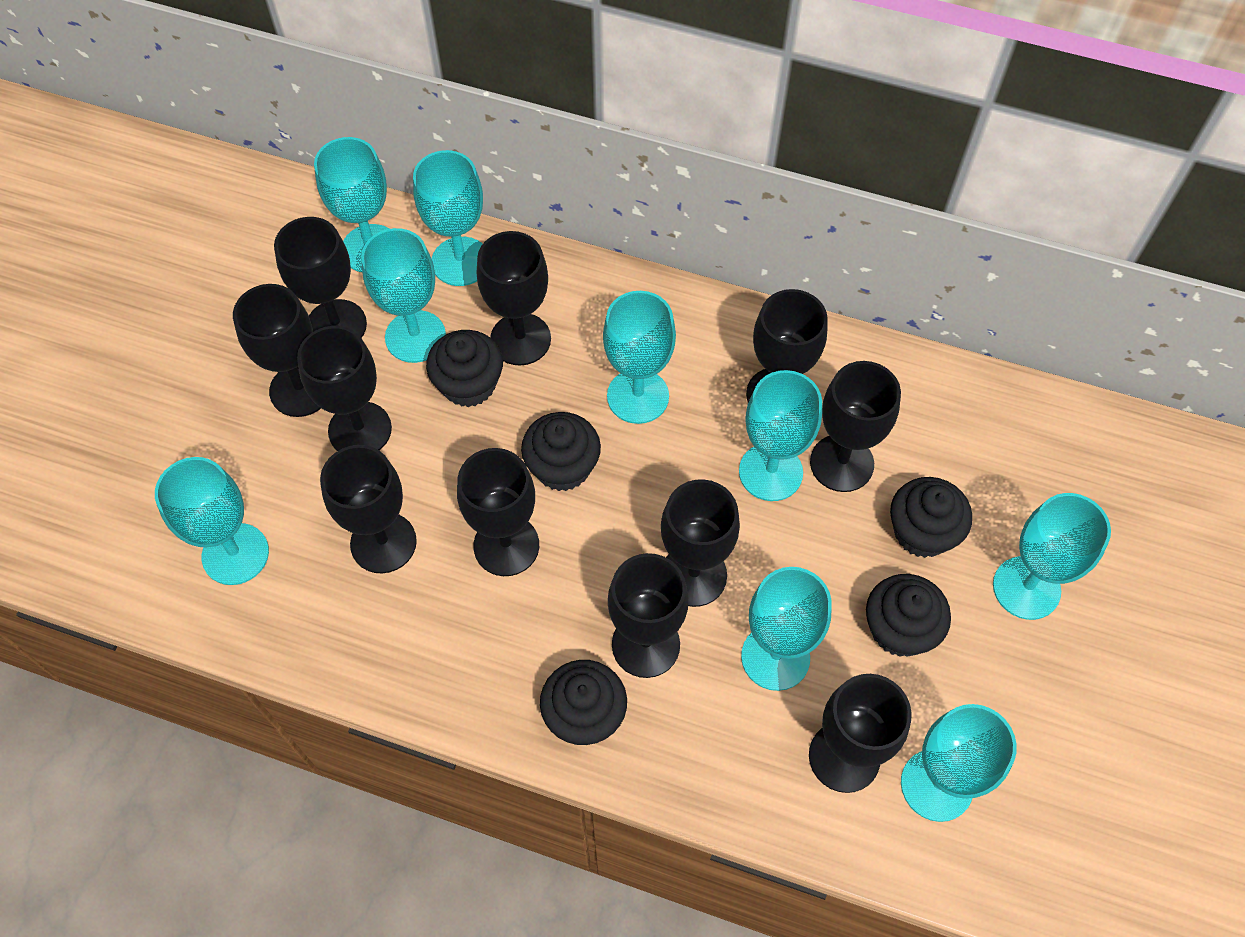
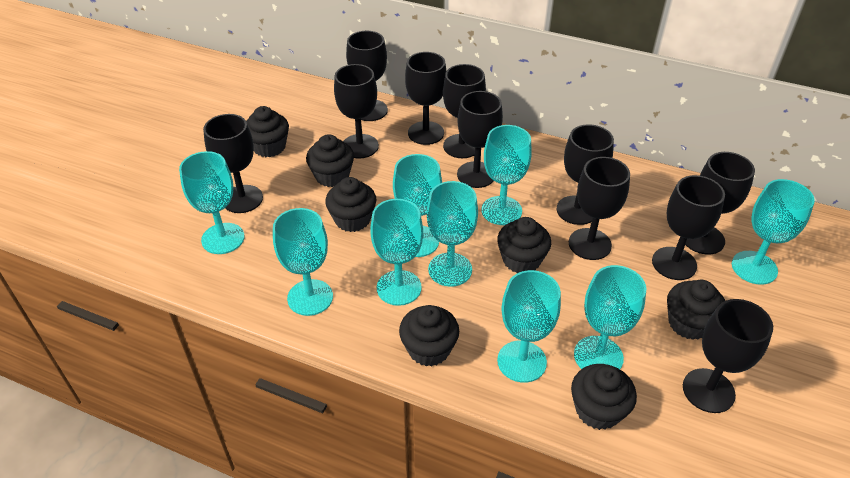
black cupcake: 5 -> 7

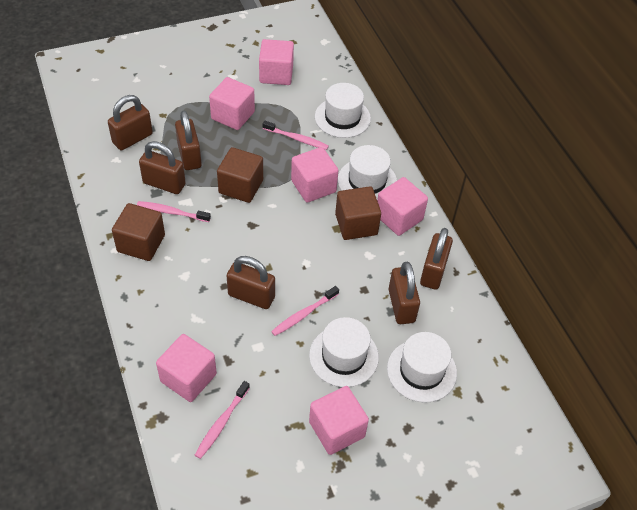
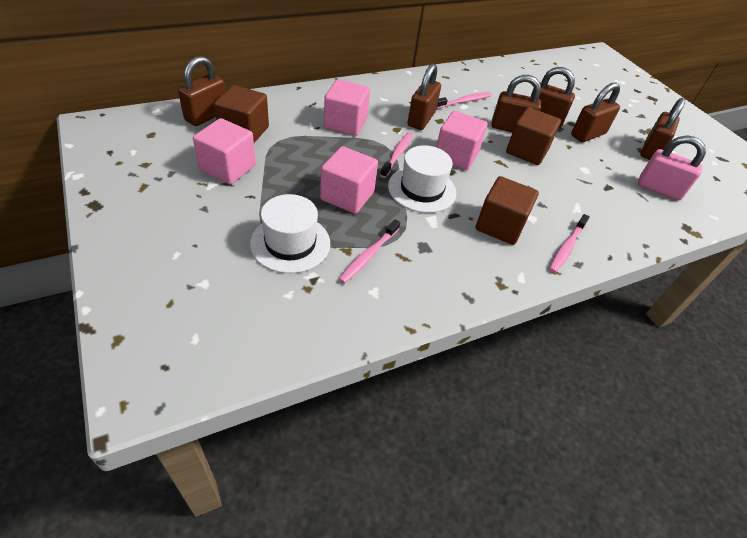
pink cube: 6 -> 4
pink padlock: 0 -> 1
white hat: 4 -> 2

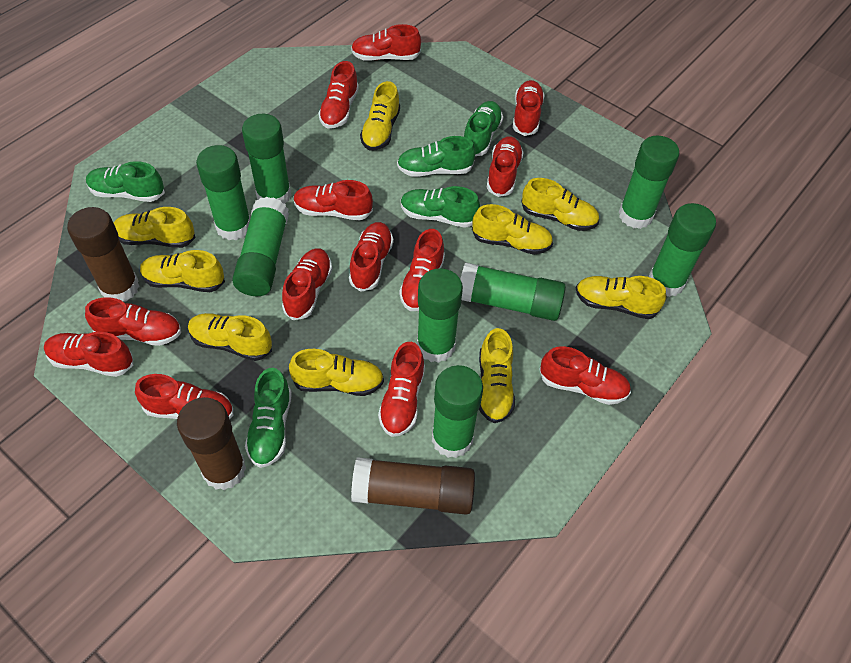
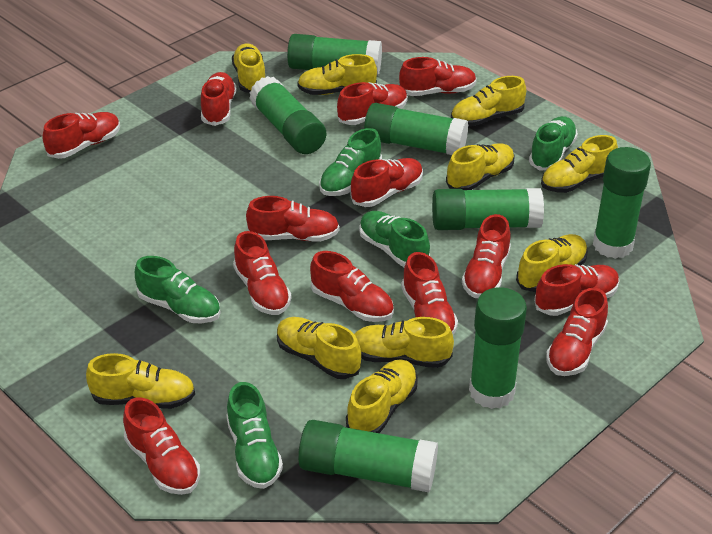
brown glue stick: 3 -> 0
green glue stick: 8 -> 7
yellow shoe: 9 -> 10

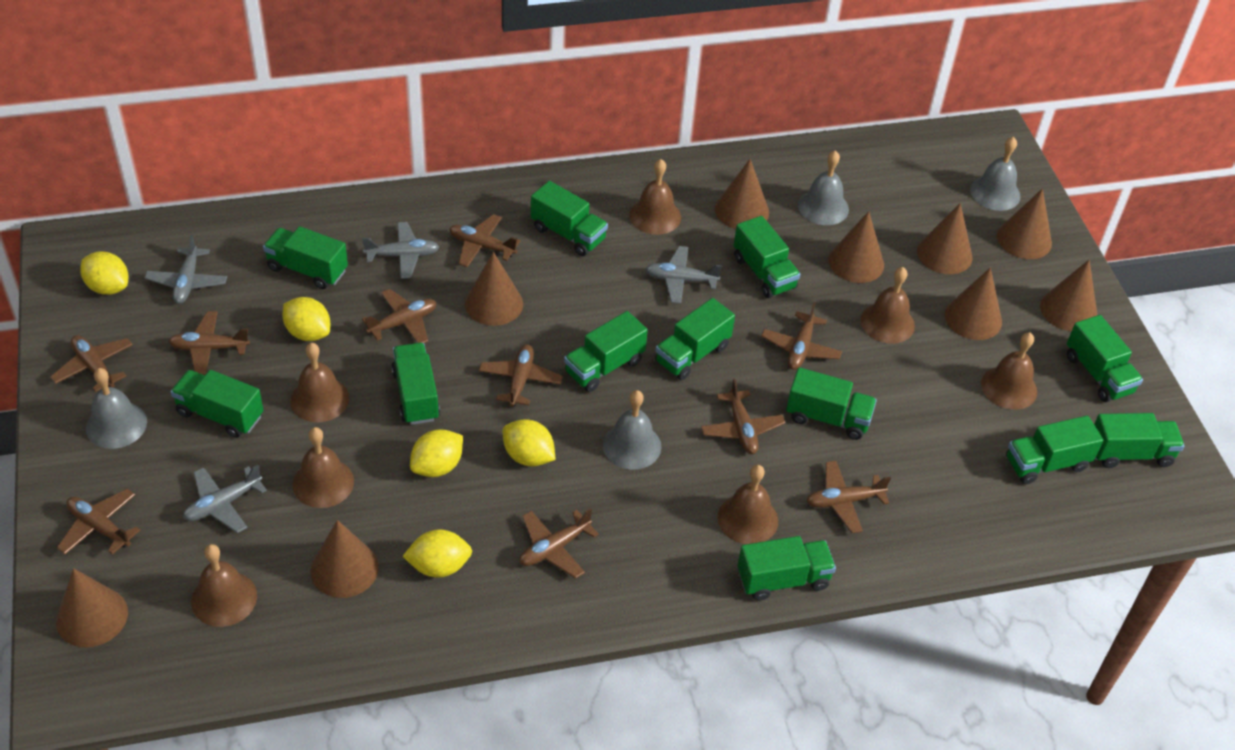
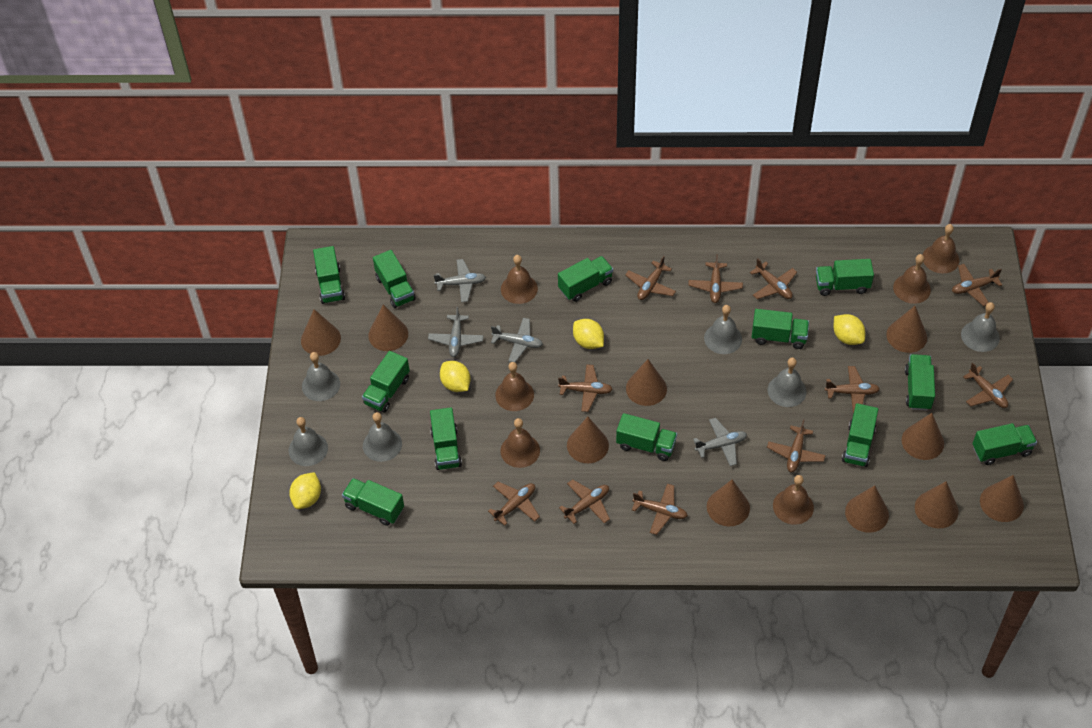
brown bell: 7 -> 6
brown cone: 9 -> 10
brown plane: 10 -> 11
grey bell: 4 -> 6
yellow lemon: 5 -> 4

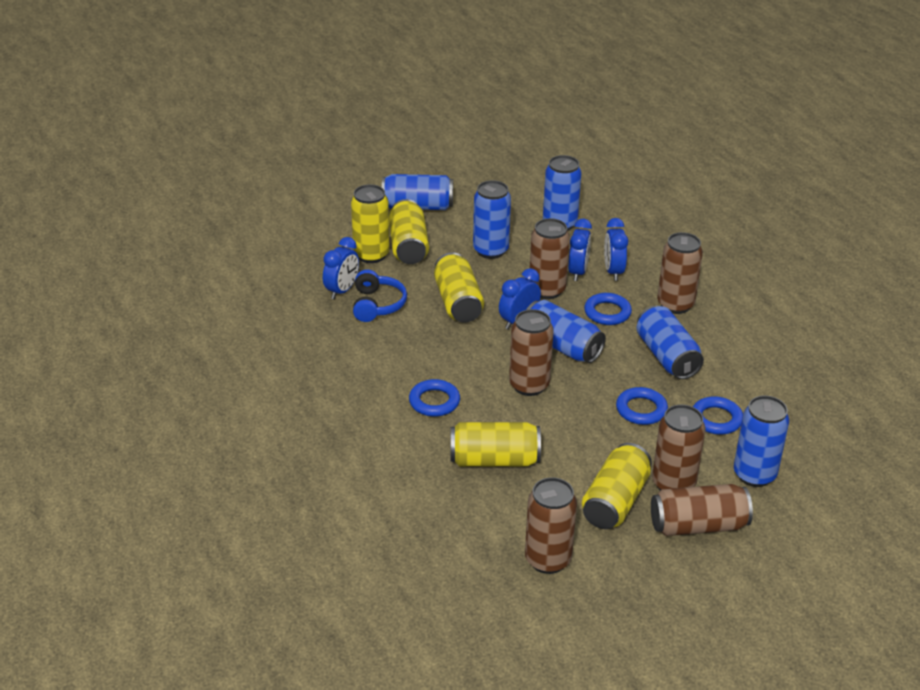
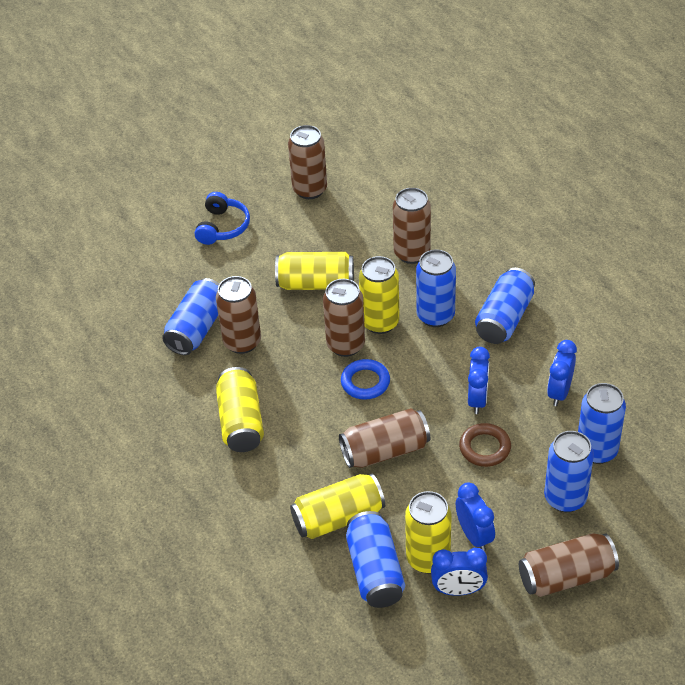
blue ring: 4 -> 1
brown ring: 0 -> 1

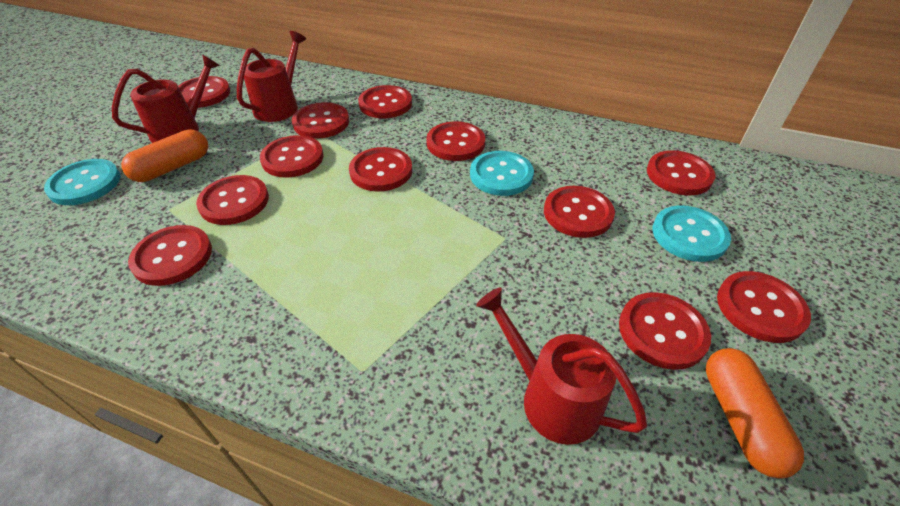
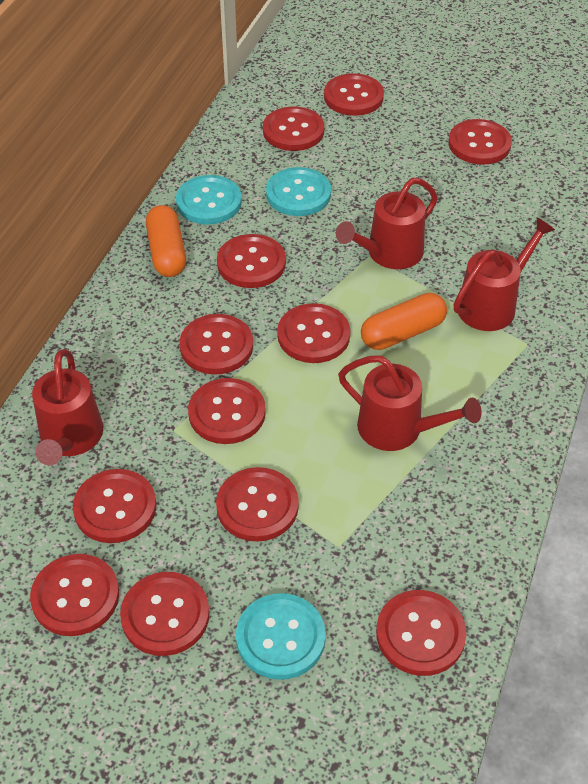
red watering can: 3 -> 4

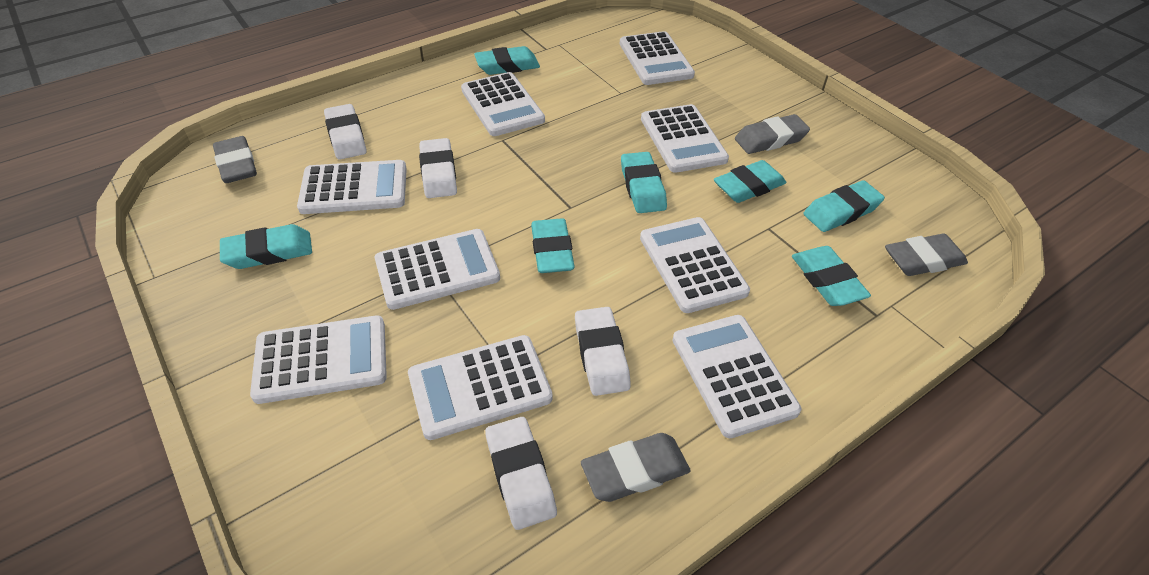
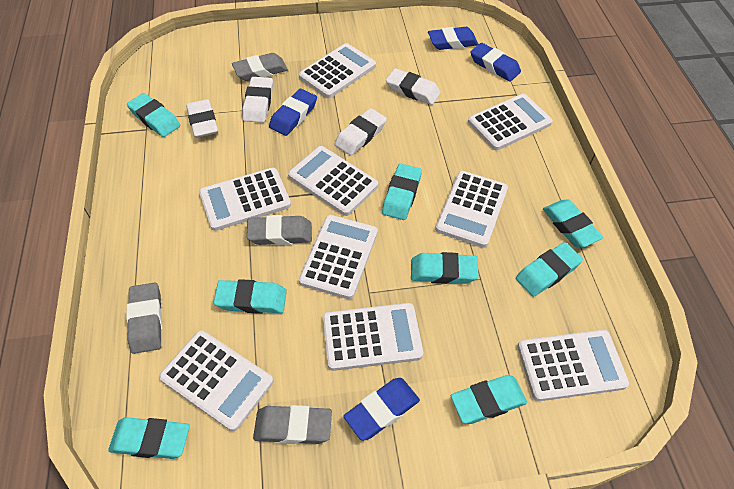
blue eraser: 0 -> 4
turquoise eraser: 7 -> 8

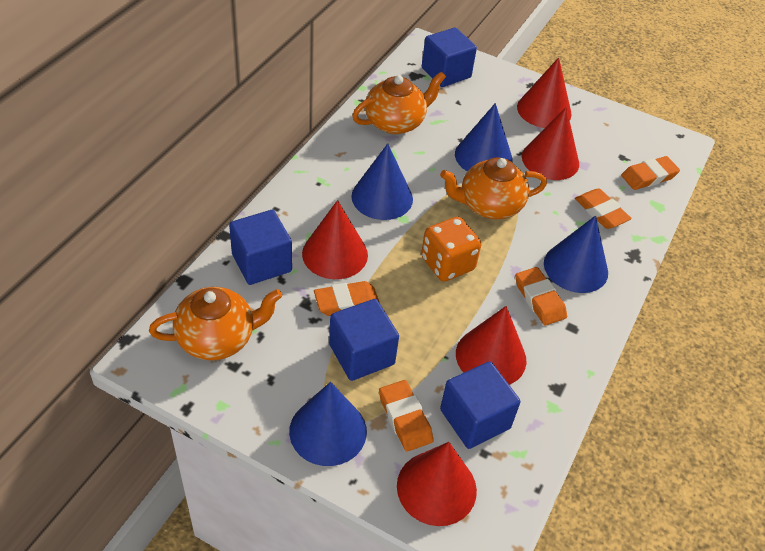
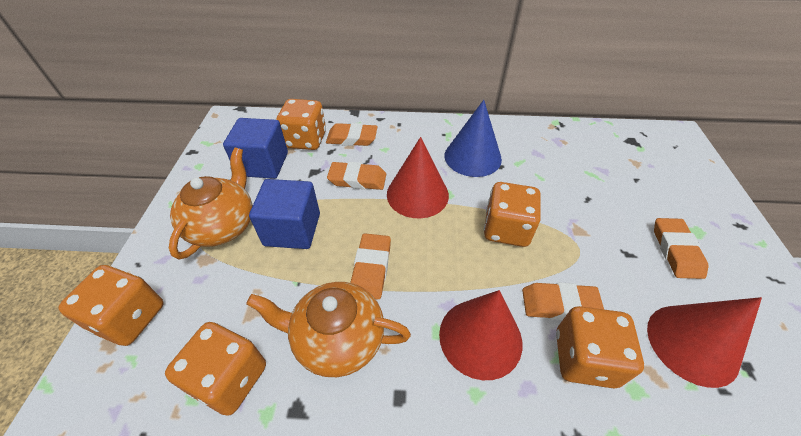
blue cone: 4 -> 1
blue cube: 4 -> 2
orange dice: 1 -> 5
orange teapot: 3 -> 2
red cone: 5 -> 3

◆ **What this task involves**: This task calls for each line of the material that contains "glue".

◆ **Task output**:
brown glue stick: 3 -> 0
green glue stick: 8 -> 7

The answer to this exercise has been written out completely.